● **Your task**: Your result will be the set of lines with "toothbrush", copied from the material below.

● **Given information**:
*** Begin section ***
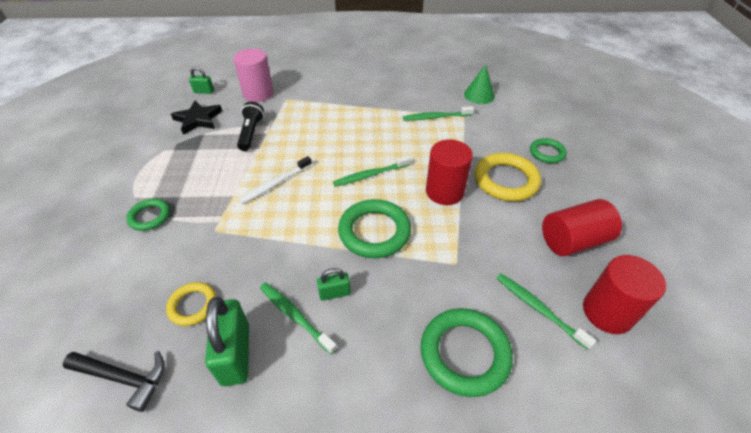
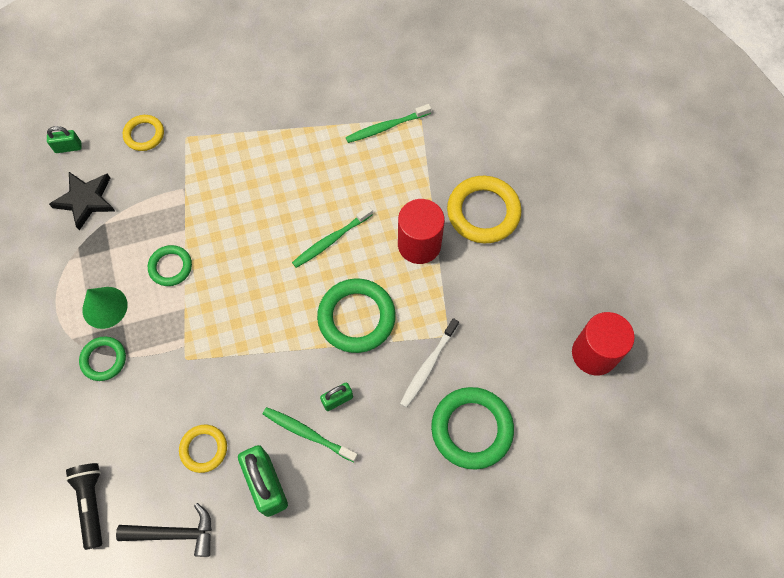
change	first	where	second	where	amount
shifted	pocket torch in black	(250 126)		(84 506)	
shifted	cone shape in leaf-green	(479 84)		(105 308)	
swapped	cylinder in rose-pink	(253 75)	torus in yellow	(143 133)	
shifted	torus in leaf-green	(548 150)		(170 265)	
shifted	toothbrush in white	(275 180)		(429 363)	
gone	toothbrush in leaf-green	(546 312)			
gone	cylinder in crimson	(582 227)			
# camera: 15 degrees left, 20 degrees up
*** End section ***
*** Begin section ***
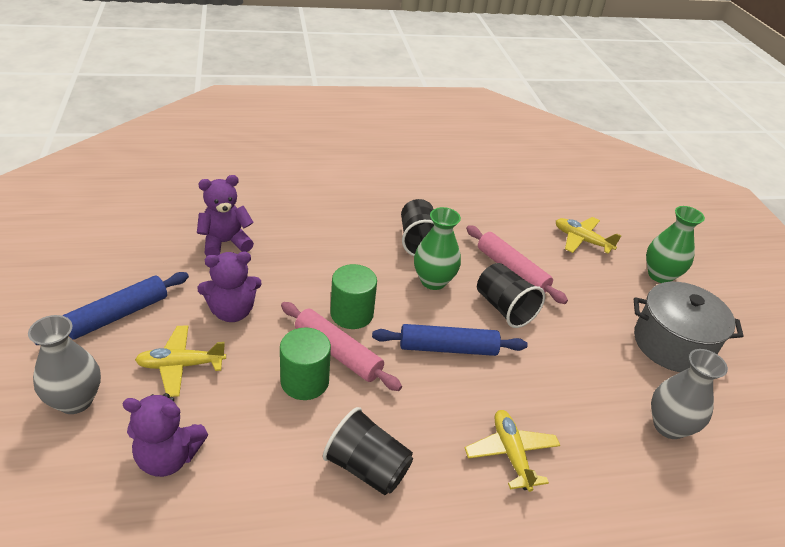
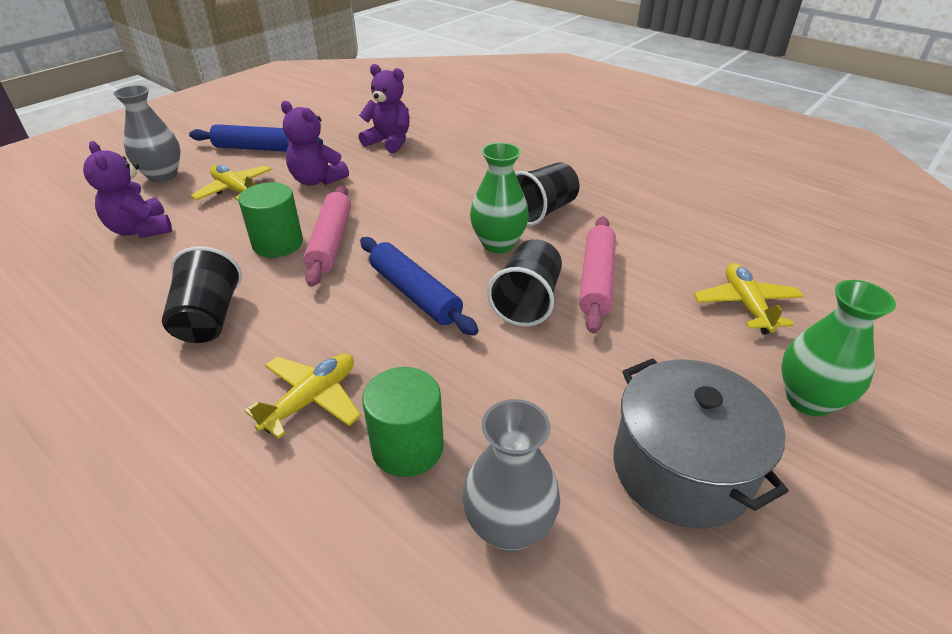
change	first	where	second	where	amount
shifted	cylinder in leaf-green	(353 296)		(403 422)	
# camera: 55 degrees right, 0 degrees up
*** End section ***
● **Problem solution**:
shifted	toothbrush in white	(275 180)		(429 363)	
gone	toothbrush in leaf-green	(546 312)			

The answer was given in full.